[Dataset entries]
____________

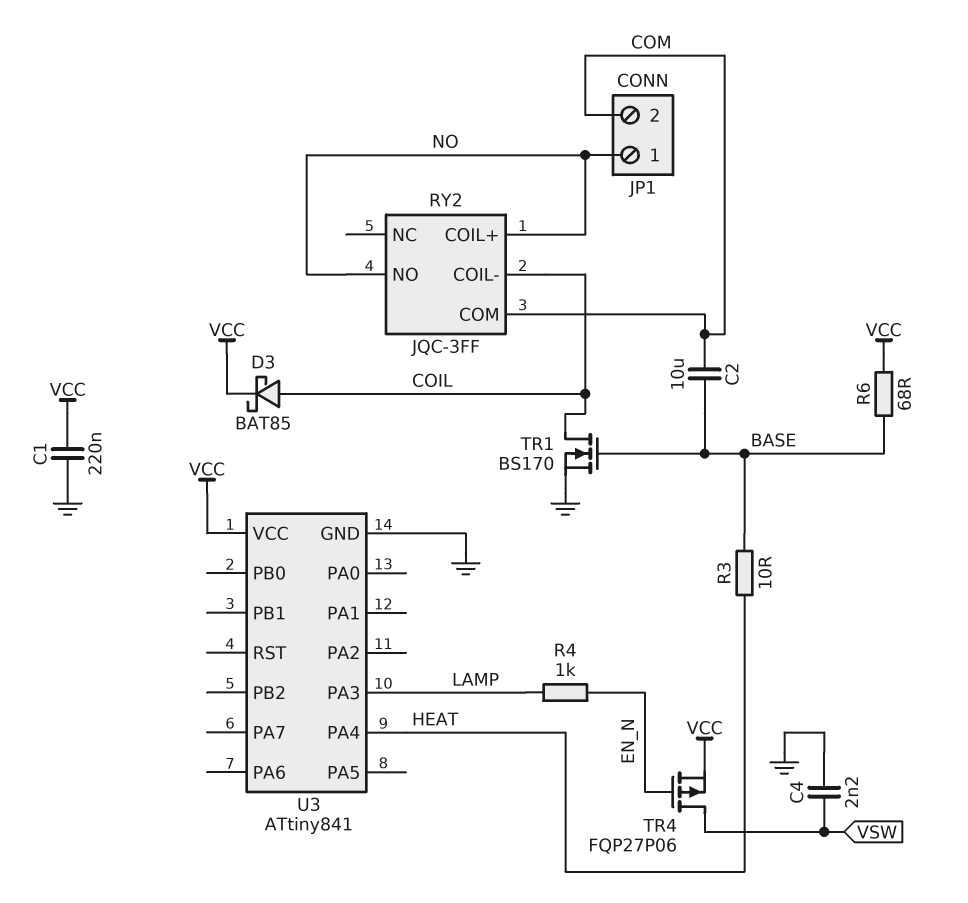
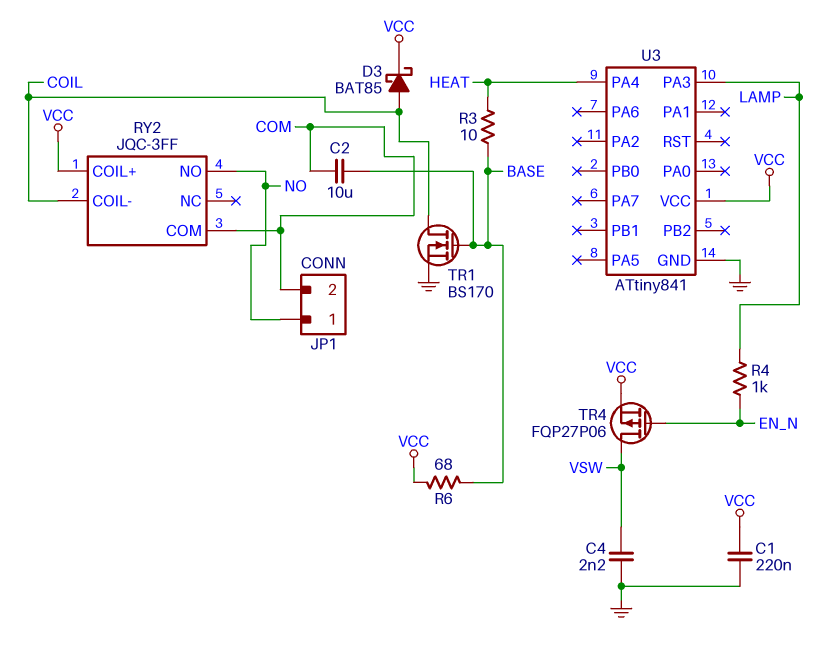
RY2 pin COIL+: NO -> VCC

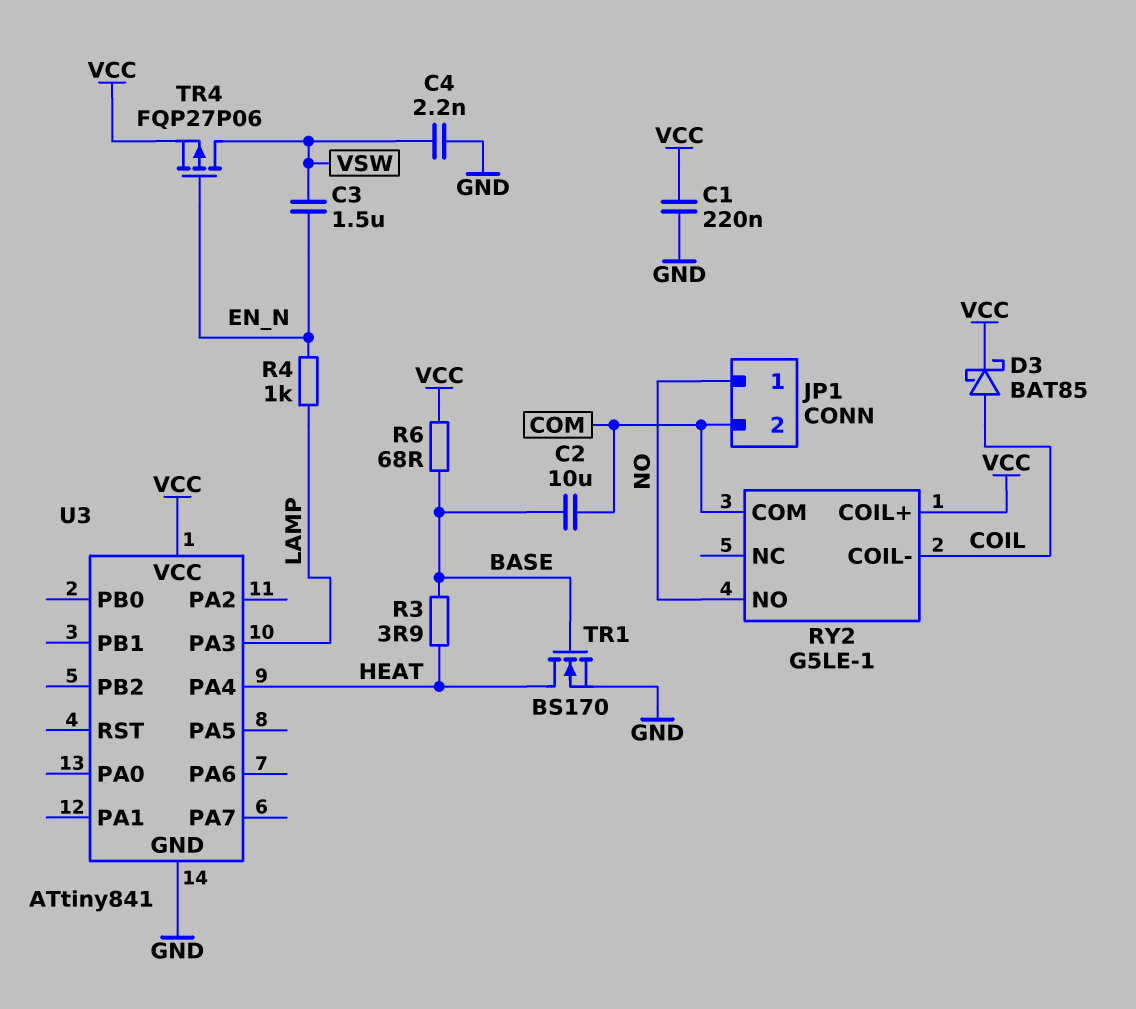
C3: none -> 1.5uF (EN_N, VSW)
R3: 10 (BASE, HEAT) -> 3.9 (BASE, HEAT)
RY2: JQC-3FF -> G5LE-1
TR1: NMOS BS170 (G BASE, D COIL, S GND) -> NMOS BS170 (G BASE, D HEAT, S GND)

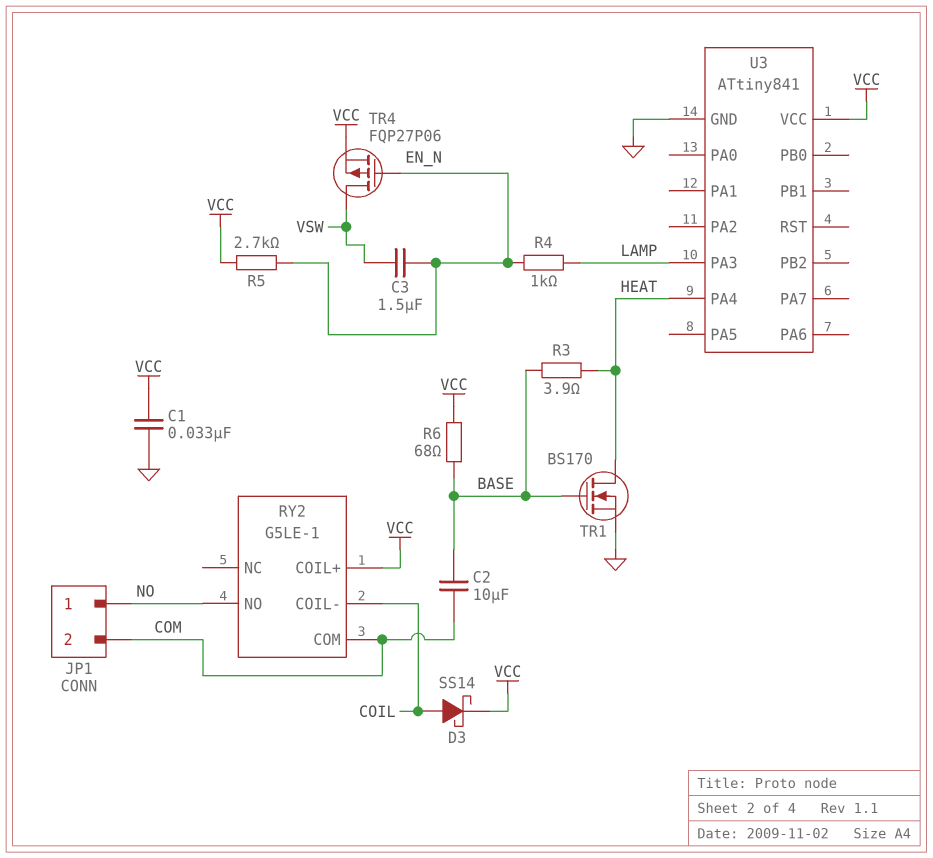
C1: 220nF (GND, VCC) -> 33nF (GND, VCC)
C4: 2.2nF (GND, VSW) -> none
D3: schottky BAT85 (A COIL, K VCC) -> schottky SS14 (A COIL, K VCC)
R5: none -> 2.7k (EN_N, VCC)

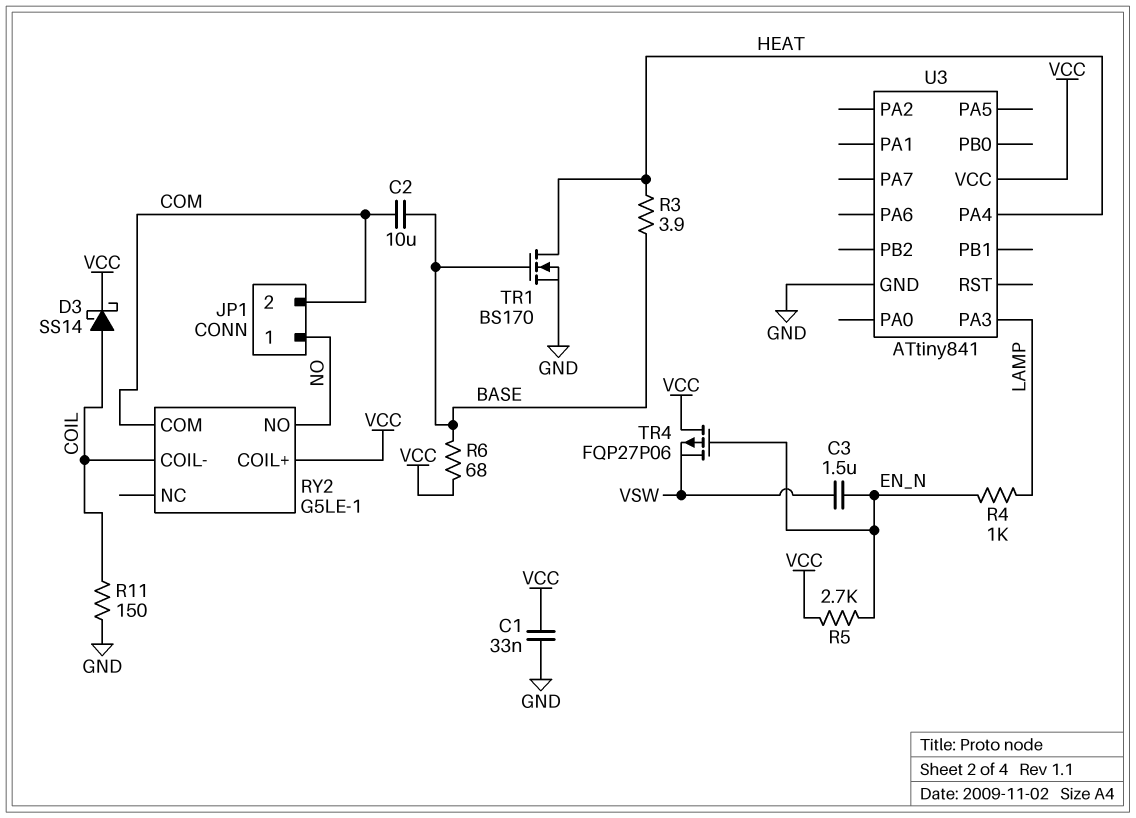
R11: none -> 150 (COIL, GND)
TR4: PMOS FQP27P06 (G EN_N, D VSW, S VCC) -> PMOS FQP27P06 (G EN_N, D VCC, S VSW)

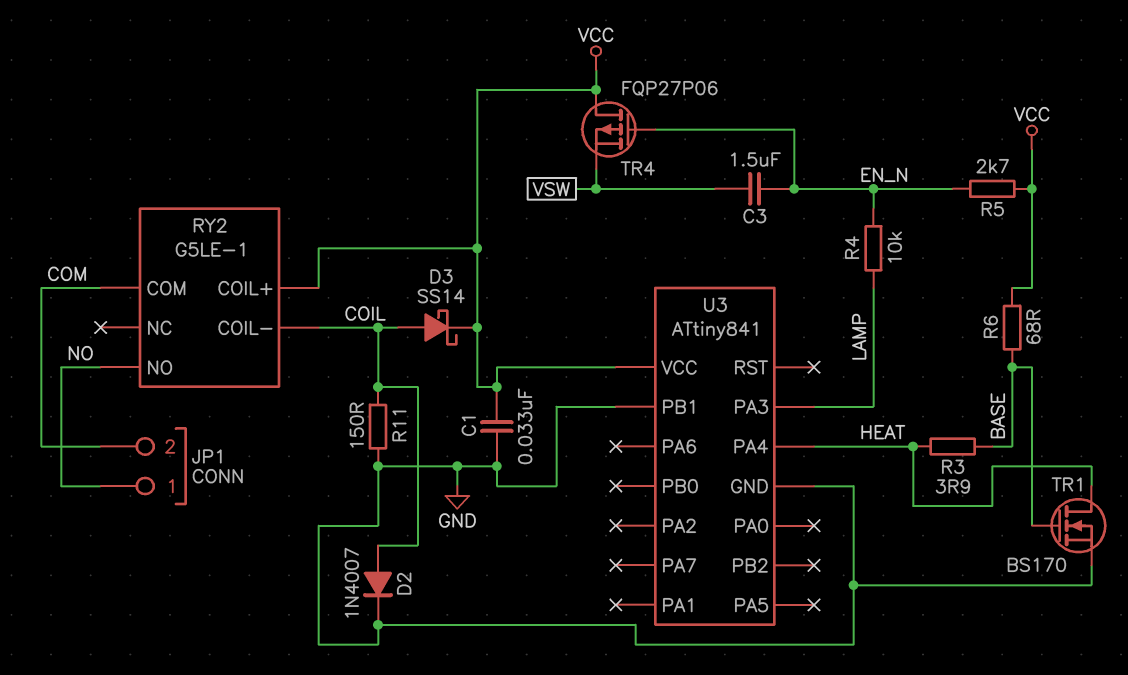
C2: 10uF (BASE, COM) -> none
D2: none -> diode 1N4007 (A COIL, K GND)
R4: 1k (EN_N, LAMP) -> 10k (EN_N, LAMP)
U3 pin PB1: none -> GND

____________

WORK REQUEST
Word for word and without pictures, please write out only the lines from the start of the entries through the line containing "R11: none -> 150 (COIL, GND)", both included.

TASK ANSWER
RY2 pin COIL+: NO -> VCC

C3: none -> 1.5uF (EN_N, VSW)
R3: 10 (BASE, HEAT) -> 3.9 (BASE, HEAT)
RY2: JQC-3FF -> G5LE-1
TR1: NMOS BS170 (G BASE, D COIL, S GND) -> NMOS BS170 (G BASE, D HEAT, S GND)

C1: 220nF (GND, VCC) -> 33nF (GND, VCC)
C4: 2.2nF (GND, VSW) -> none
D3: schottky BAT85 (A COIL, K VCC) -> schottky SS14 (A COIL, K VCC)
R5: none -> 2.7k (EN_N, VCC)

R11: none -> 150 (COIL, GND)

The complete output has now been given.